(RECORDS FOR THIS TASK):
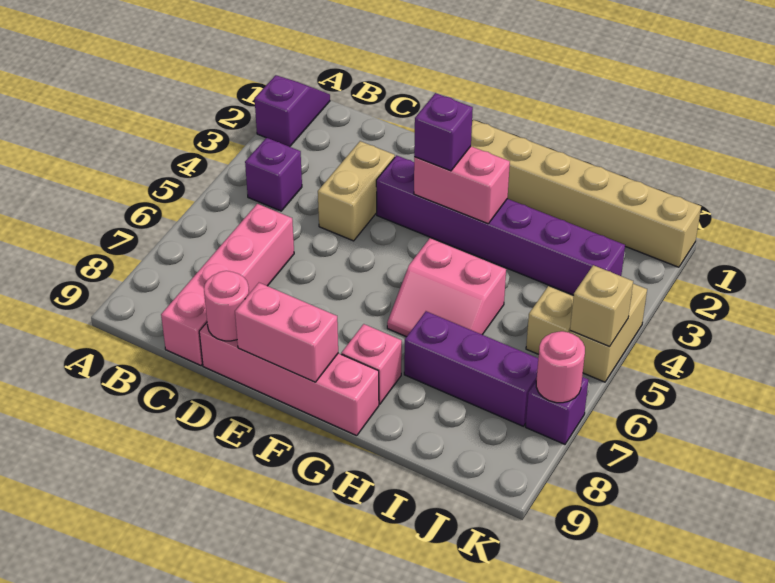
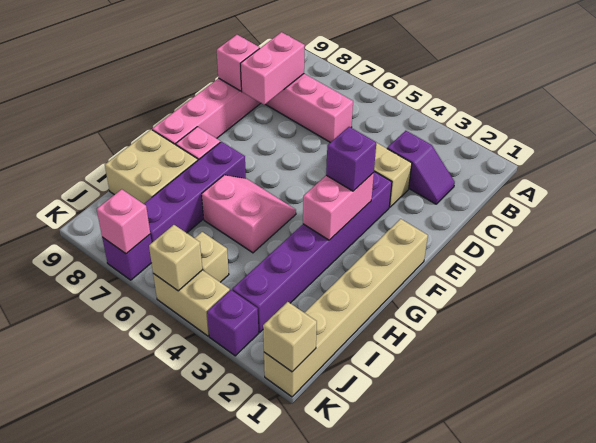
purple slope A1:A2 level 1 top 2 -> purple slope C2:C3 level 1 top 3
purple brick B4 level 1 -> purple brick K3 level 1
pink round brick D9 level 2 -> pink brick D9 level 2
pink brick E9:F9 level 2 -> pink brick C8:D8 level 2
pink slope G5:H6 level 1 top 5 -> pink slope G5:H6 level 1 top H
purple brick H7:J7 level 1 -> purple brick G7:J7 level 1
none -> tan brick H8:I9 level 1
none -> tan brick K1 level 2
pink round brick K7 level 2 -> pink brick K7 level 2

(EXERCISE GOAL):
At the line with "pink round brick D9", start returning lines exactly, and stop after the final line of the listing.

(SOLUTION TO THE EXERCISE):
pink round brick D9 level 2 -> pink brick D9 level 2
pink brick E9:F9 level 2 -> pink brick C8:D8 level 2
pink slope G5:H6 level 1 top 5 -> pink slope G5:H6 level 1 top H
purple brick H7:J7 level 1 -> purple brick G7:J7 level 1
none -> tan brick H8:I9 level 1
none -> tan brick K1 level 2
pink round brick K7 level 2 -> pink brick K7 level 2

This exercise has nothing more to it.